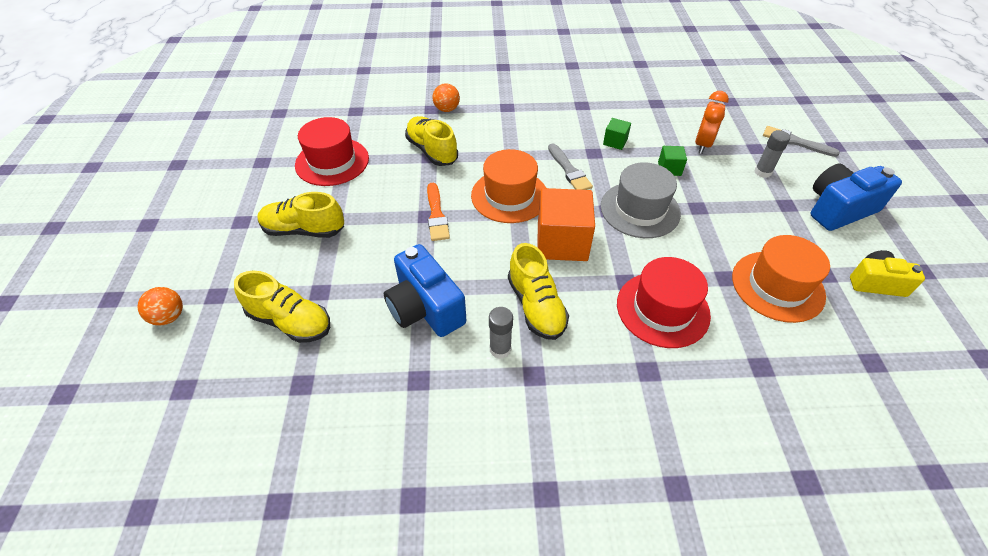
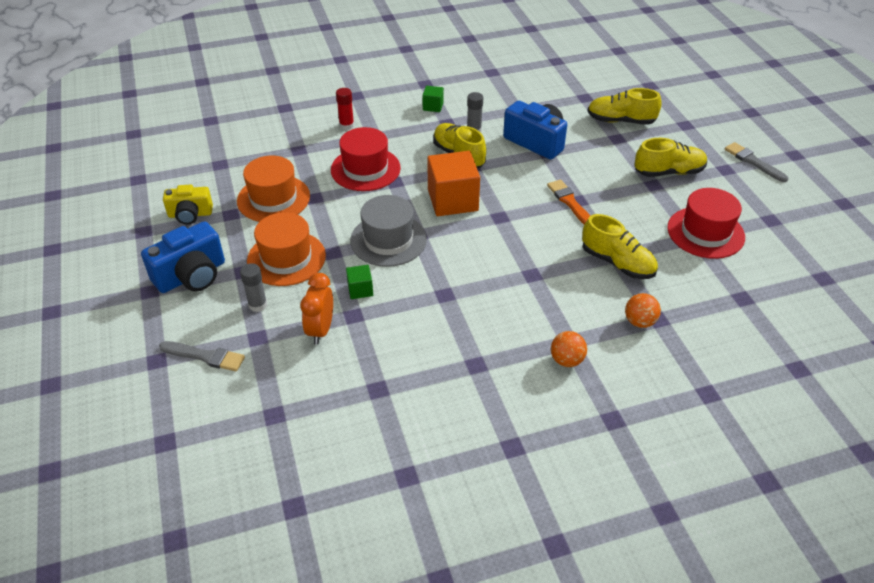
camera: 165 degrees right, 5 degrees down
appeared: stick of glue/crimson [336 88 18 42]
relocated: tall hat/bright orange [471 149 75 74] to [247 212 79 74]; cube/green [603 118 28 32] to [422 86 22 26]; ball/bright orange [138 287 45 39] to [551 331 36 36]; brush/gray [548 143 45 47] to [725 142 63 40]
______
Exercise goal:
Starting with the line that contains "appeared: stick of", print each line through the last one in the listing. Include both end lines and add nothing.

Finished task:
appeared: stick of glue/crimson [336 88 18 42]
relocated: tall hat/bright orange [471 149 75 74] to [247 212 79 74]; cube/green [603 118 28 32] to [422 86 22 26]; ball/bright orange [138 287 45 39] to [551 331 36 36]; brush/gray [548 143 45 47] to [725 142 63 40]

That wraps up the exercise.